Instructions for the task:
In the records below, take the line with "ENC1 pin CLK: D8 -> D9" and all lines after it, and copy them exactly, pictures excluded.

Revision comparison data
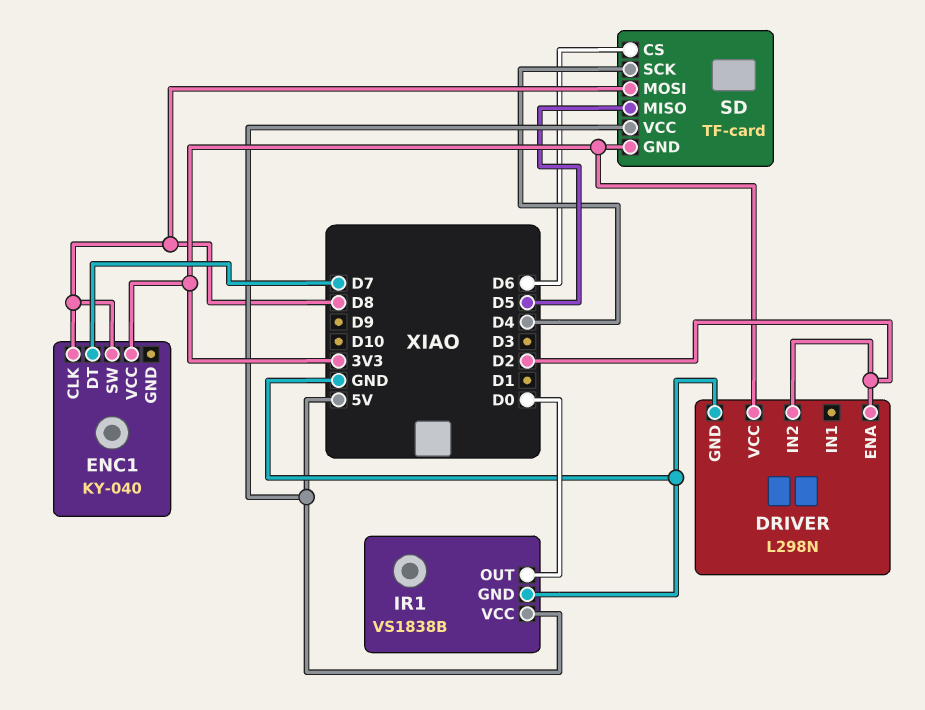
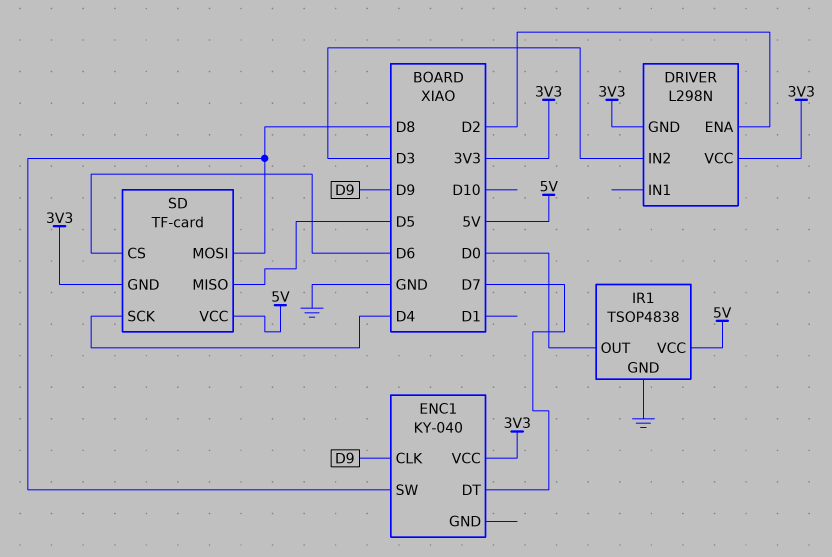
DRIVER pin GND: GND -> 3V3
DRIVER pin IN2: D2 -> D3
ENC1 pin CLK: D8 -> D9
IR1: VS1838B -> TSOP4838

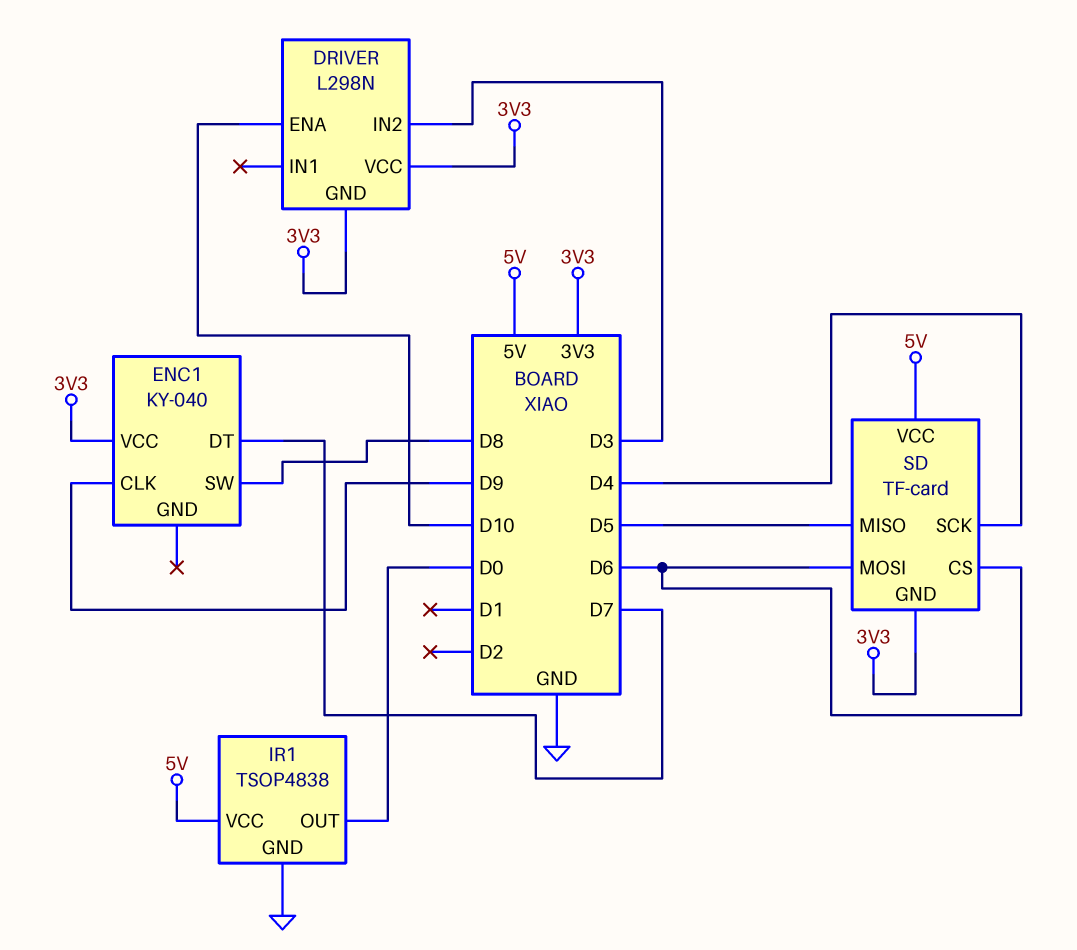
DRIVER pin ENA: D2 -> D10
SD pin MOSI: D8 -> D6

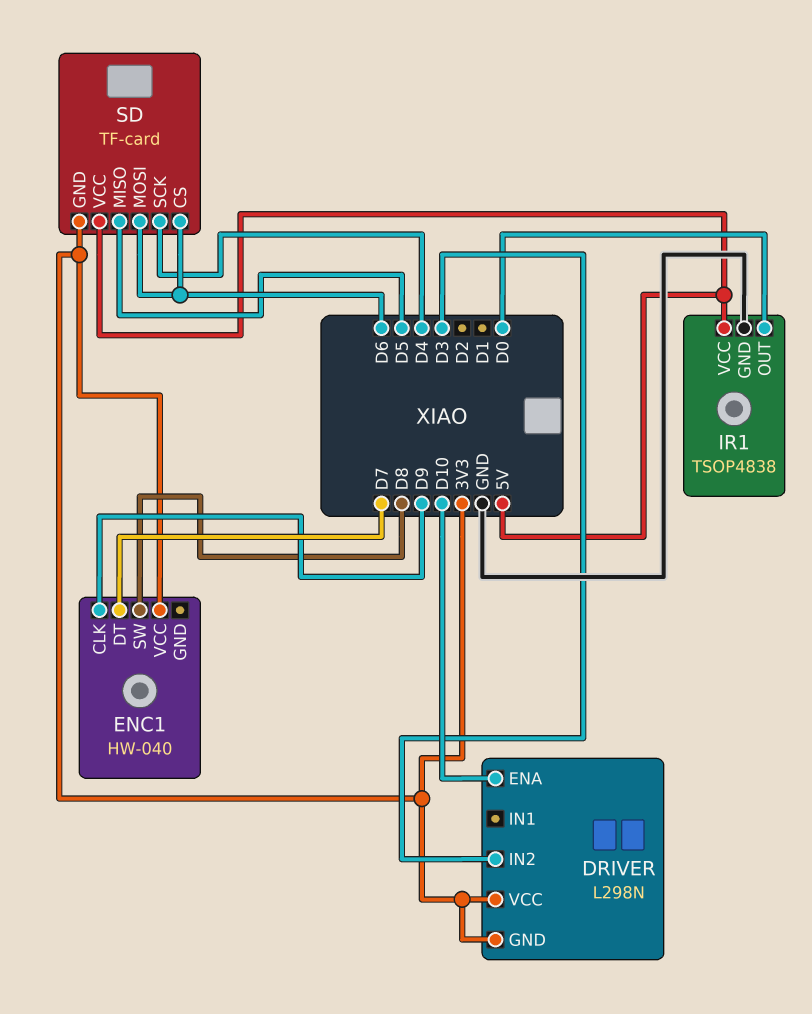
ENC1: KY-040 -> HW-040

Solved problem:
ENC1 pin CLK: D8 -> D9
IR1: VS1838B -> TSOP4838

DRIVER pin ENA: D2 -> D10
SD pin MOSI: D8 -> D6

ENC1: KY-040 -> HW-040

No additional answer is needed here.